* **Task input**:
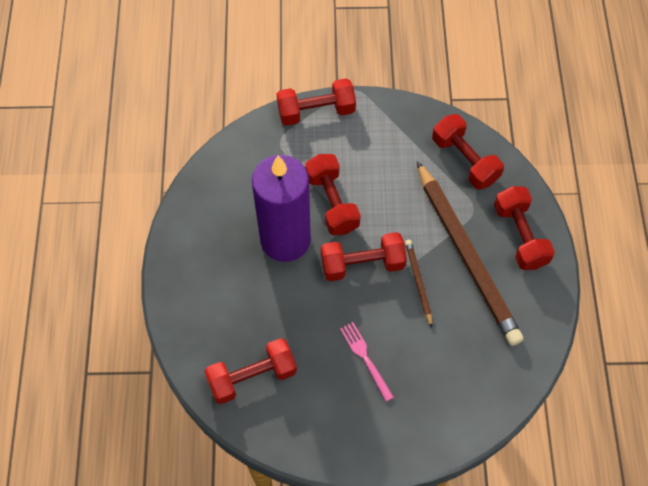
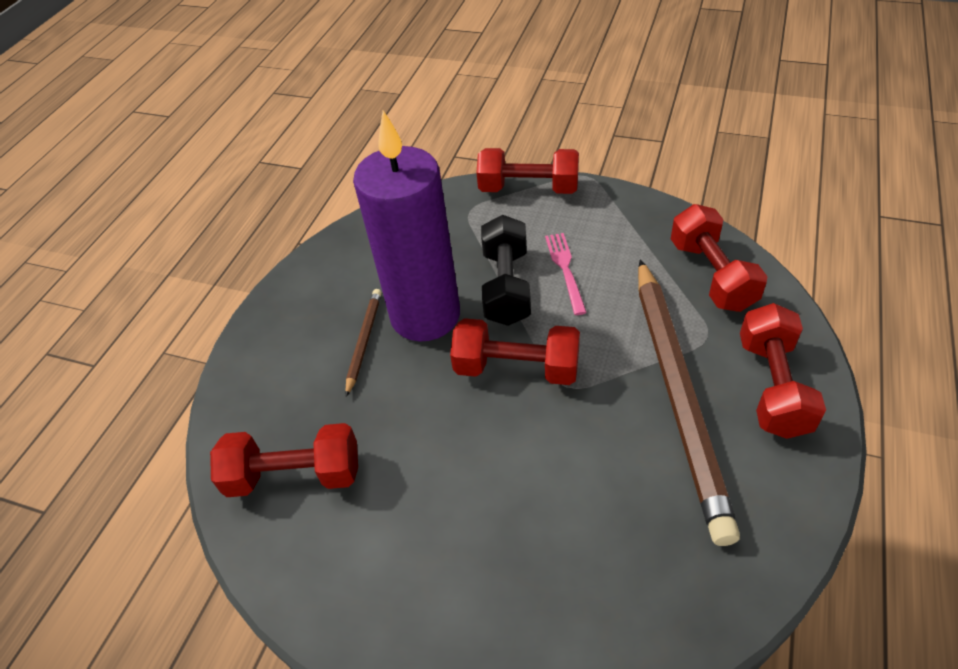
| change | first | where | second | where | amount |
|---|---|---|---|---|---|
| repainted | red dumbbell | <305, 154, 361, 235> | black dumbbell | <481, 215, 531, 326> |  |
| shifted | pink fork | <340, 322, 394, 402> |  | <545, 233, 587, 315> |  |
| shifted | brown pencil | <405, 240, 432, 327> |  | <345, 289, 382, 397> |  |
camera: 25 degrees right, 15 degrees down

* **Task brief**:
Please print all the lines above exactly as given and leave out every picture.

* **Result below**:
| change | first | where | second | where | amount |
|---|---|---|---|---|---|
| repainted | red dumbbell | <305, 154, 361, 235> | black dumbbell | <481, 215, 531, 326> |  |
| shifted | pink fork | <340, 322, 394, 402> |  | <545, 233, 587, 315> |  |
| shifted | brown pencil | <405, 240, 432, 327> |  | <345, 289, 382, 397> |  |
camera: 25 degrees right, 15 degrees down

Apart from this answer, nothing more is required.